◆ TASK OBJECTIVE: In the entries below, filter for the word "schottky" and copy every matching line.

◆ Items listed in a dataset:
================

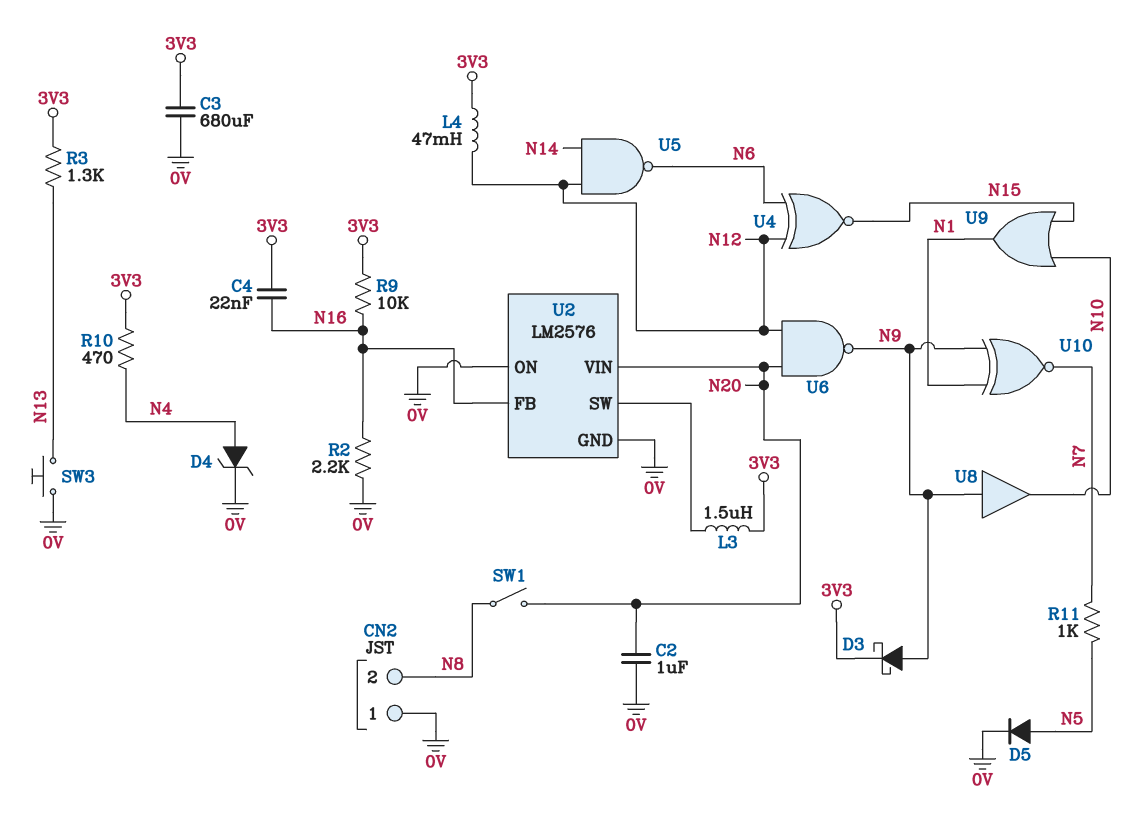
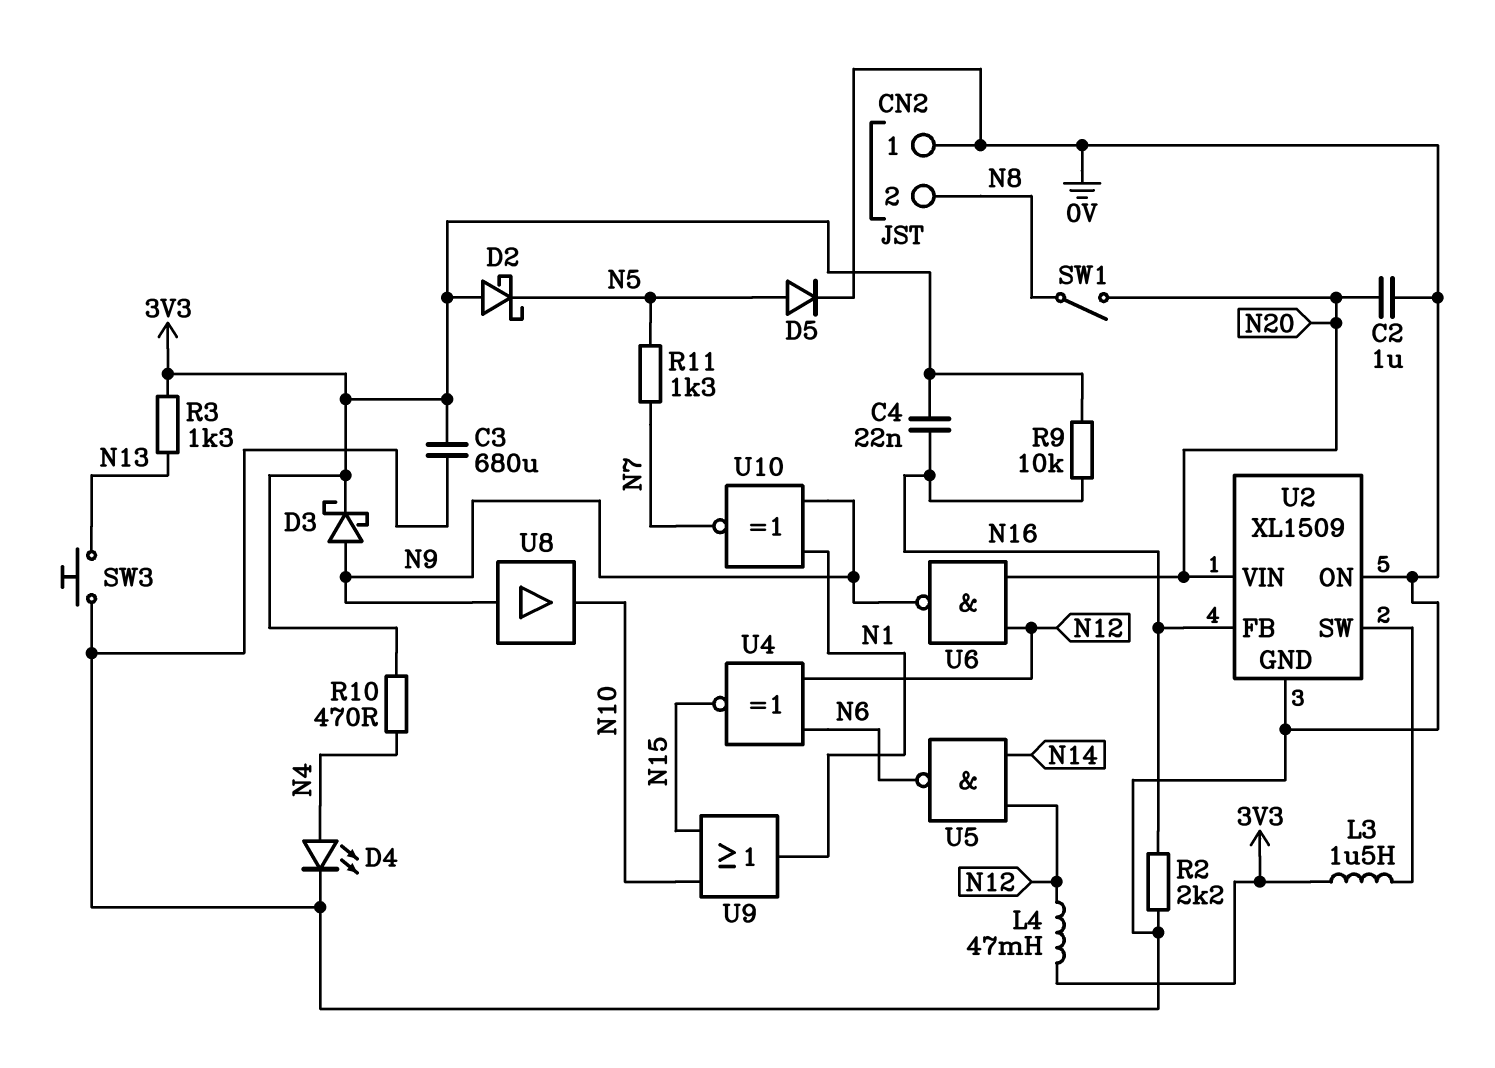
D2: none -> schottky (A 3V3, K N5)
D4: zener (A N4, K 0V) -> LED (A N4, K 0V)
R11: 1k (N5, N7) -> 1.3k (N5, N7)
U2: LM2576 -> XL1509

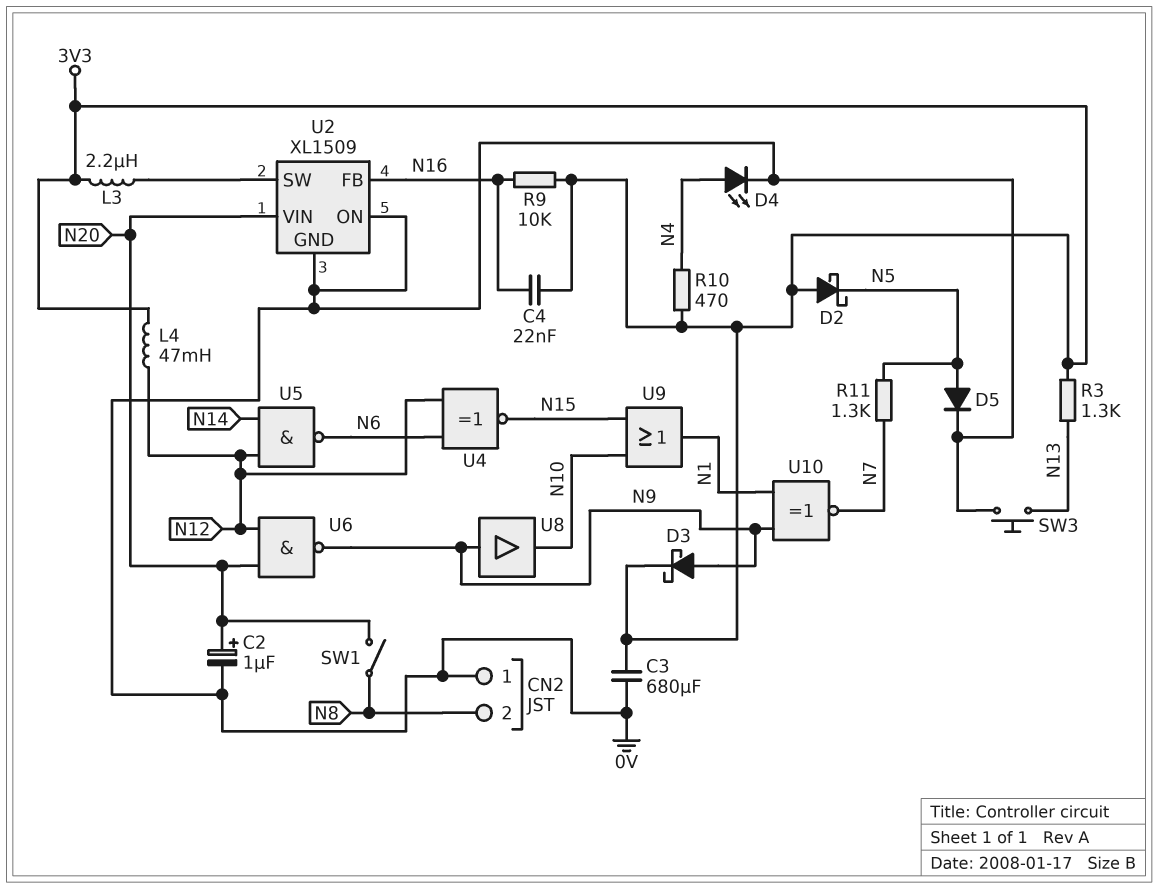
C2: 1uF (0V, N20) -> 1uF (plus N20, minus 0V)
L3: 1.5uH (3V3, U2/SW) -> 2.2uH (3V3, U2/SW)
R2: 2.2k (0V, N16) -> none

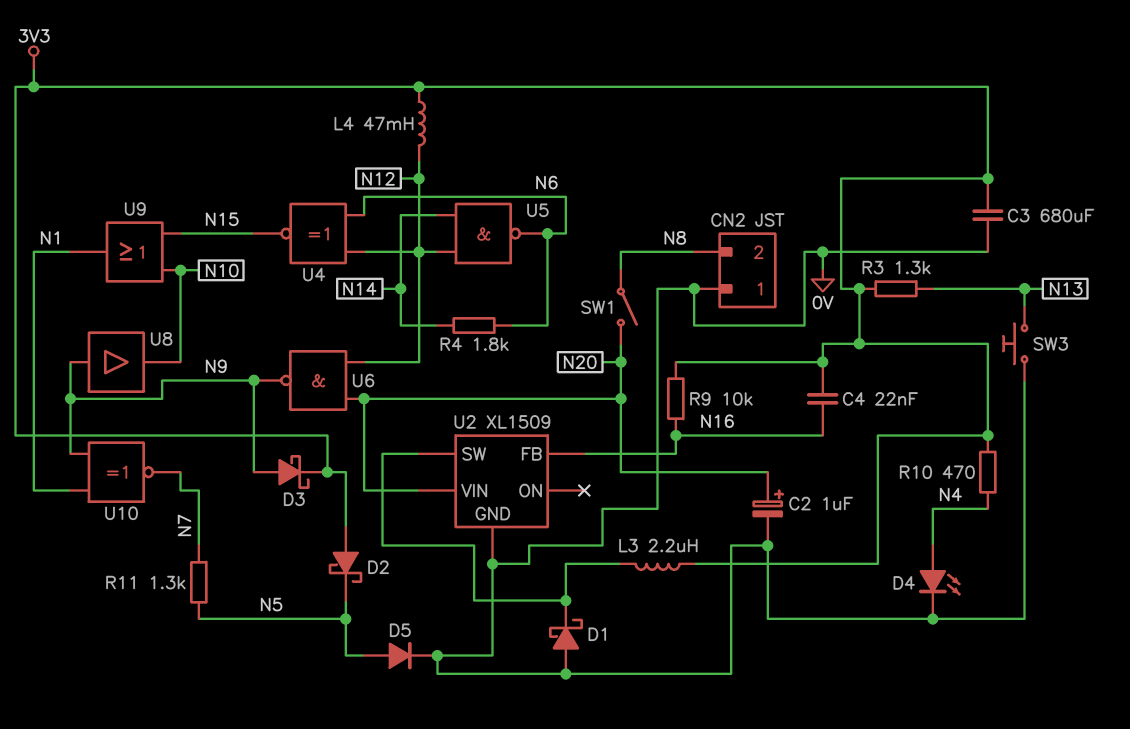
D1: none -> schottky (A 0V, K U2/SW)
R4: none -> 1.8k (N6, N14)
U2 pin ON: 0V -> none

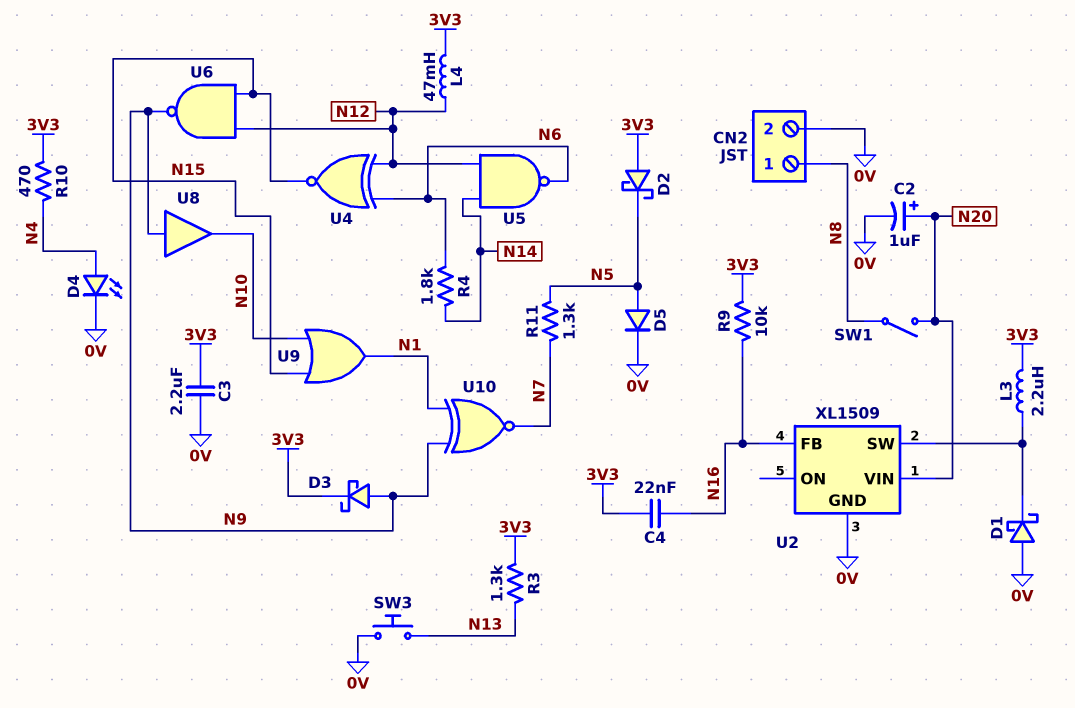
C3: 680uF (0V, 3V3) -> 2.2uF (0V, 3V3)
CN2 pin 1: 0V -> N8
CN2 pin 2: N8 -> 0V
U6: NAND (in N12, in N20, out N9) -> NAND (in N12, in N15, out N9)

================

◆ RESULT:
D2: none -> schottky (A 3V3, K N5)
D1: none -> schottky (A 0V, K U2/SW)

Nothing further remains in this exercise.